Among the records that follow, find the line with "R5: 820k (GND, NET9) -> 62k (GND, NET9)" and the line with "R15: 100k (+5V, N12) -> 100k (GND, N12)". Set down those lines and all lines between them exactly, without adding anything.

[Records from a data source]
========================================

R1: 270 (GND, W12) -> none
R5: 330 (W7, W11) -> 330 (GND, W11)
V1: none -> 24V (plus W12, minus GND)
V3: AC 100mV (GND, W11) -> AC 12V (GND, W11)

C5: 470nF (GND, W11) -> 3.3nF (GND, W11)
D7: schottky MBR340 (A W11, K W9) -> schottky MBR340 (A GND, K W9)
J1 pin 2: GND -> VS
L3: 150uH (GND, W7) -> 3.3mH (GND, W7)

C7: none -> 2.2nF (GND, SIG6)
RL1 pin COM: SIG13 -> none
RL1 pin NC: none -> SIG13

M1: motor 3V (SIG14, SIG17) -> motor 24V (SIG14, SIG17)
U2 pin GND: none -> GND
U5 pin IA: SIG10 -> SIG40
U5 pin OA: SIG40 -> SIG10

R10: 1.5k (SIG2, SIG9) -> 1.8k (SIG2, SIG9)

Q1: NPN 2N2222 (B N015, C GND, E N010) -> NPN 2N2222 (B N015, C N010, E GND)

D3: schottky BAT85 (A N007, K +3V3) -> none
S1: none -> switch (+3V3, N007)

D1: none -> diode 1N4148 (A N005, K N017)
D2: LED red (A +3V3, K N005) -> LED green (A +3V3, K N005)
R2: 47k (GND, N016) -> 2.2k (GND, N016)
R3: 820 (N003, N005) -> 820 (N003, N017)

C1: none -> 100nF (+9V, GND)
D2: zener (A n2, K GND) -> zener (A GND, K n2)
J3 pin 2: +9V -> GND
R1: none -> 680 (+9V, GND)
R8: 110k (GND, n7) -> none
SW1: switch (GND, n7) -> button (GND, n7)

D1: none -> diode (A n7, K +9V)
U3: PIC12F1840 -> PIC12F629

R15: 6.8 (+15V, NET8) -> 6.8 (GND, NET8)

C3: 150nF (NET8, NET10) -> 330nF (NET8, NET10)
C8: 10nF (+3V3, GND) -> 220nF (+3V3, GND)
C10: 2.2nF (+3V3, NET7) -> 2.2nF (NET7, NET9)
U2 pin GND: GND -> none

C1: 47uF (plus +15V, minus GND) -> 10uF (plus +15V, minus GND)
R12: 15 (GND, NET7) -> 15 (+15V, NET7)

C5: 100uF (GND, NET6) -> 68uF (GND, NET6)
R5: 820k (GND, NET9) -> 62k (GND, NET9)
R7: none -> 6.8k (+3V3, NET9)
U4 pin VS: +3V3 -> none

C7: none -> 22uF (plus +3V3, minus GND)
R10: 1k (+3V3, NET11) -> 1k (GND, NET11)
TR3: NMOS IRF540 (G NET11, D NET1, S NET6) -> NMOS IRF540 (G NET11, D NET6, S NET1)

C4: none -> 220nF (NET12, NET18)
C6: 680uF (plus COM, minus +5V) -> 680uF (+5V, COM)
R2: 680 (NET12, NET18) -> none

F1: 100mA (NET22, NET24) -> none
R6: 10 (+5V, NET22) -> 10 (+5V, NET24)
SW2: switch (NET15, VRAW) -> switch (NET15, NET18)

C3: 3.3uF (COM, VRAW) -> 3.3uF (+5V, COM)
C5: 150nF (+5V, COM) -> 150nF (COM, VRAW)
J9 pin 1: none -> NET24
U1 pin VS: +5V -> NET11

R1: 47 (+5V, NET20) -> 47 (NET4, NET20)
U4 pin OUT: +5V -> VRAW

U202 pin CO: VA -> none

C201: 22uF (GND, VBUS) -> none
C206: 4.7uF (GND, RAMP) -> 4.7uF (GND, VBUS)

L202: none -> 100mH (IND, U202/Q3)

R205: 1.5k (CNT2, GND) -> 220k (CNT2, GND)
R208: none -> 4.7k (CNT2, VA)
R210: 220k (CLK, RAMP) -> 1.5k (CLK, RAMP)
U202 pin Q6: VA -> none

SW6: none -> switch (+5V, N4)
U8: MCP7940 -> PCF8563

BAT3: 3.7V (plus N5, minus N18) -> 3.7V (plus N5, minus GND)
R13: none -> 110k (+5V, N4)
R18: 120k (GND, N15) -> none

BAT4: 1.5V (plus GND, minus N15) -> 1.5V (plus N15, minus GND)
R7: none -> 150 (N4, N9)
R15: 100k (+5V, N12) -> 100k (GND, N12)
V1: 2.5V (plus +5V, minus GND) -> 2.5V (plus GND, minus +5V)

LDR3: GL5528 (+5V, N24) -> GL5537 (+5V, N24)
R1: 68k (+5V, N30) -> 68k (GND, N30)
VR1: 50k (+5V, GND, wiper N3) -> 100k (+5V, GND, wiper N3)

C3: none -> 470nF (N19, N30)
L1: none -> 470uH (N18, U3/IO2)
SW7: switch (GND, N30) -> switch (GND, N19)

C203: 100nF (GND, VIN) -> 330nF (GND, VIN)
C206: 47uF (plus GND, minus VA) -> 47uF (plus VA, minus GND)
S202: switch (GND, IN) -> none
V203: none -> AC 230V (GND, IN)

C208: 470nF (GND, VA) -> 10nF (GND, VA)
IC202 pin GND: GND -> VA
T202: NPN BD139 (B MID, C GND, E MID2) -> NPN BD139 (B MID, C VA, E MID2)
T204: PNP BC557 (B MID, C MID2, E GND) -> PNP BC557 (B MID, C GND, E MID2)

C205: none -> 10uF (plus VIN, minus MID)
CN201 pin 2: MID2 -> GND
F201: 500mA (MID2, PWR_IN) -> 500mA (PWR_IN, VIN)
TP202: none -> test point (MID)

========================================

§ **Worked solution**
R5: 820k (GND, NET9) -> 62k (GND, NET9)
R7: none -> 6.8k (+3V3, NET9)
U4 pin VS: +3V3 -> none

C7: none -> 22uF (plus +3V3, minus GND)
R10: 1k (+3V3, NET11) -> 1k (GND, NET11)
TR3: NMOS IRF540 (G NET11, D NET1, S NET6) -> NMOS IRF540 (G NET11, D NET6, S NET1)

C4: none -> 220nF (NET12, NET18)
C6: 680uF (plus COM, minus +5V) -> 680uF (+5V, COM)
R2: 680 (NET12, NET18) -> none

F1: 100mA (NET22, NET24) -> none
R6: 10 (+5V, NET22) -> 10 (+5V, NET24)
SW2: switch (NET15, VRAW) -> switch (NET15, NET18)

C3: 3.3uF (COM, VRAW) -> 3.3uF (+5V, COM)
C5: 150nF (+5V, COM) -> 150nF (COM, VRAW)
J9 pin 1: none -> NET24
U1 pin VS: +5V -> NET11

R1: 47 (+5V, NET20) -> 47 (NET4, NET20)
U4 pin OUT: +5V -> VRAW

U202 pin CO: VA -> none

C201: 22uF (GND, VBUS) -> none
C206: 4.7uF (GND, RAMP) -> 4.7uF (GND, VBUS)

L202: none -> 100mH (IND, U202/Q3)

R205: 1.5k (CNT2, GND) -> 220k (CNT2, GND)
R208: none -> 4.7k (CNT2, VA)
R210: 220k (CLK, RAMP) -> 1.5k (CLK, RAMP)
U202 pin Q6: VA -> none

SW6: none -> switch (+5V, N4)
U8: MCP7940 -> PCF8563

BAT3: 3.7V (plus N5, minus N18) -> 3.7V (plus N5, minus GND)
R13: none -> 110k (+5V, N4)
R18: 120k (GND, N15) -> none

BAT4: 1.5V (plus GND, minus N15) -> 1.5V (plus N15, minus GND)
R7: none -> 150 (N4, N9)
R15: 100k (+5V, N12) -> 100k (GND, N12)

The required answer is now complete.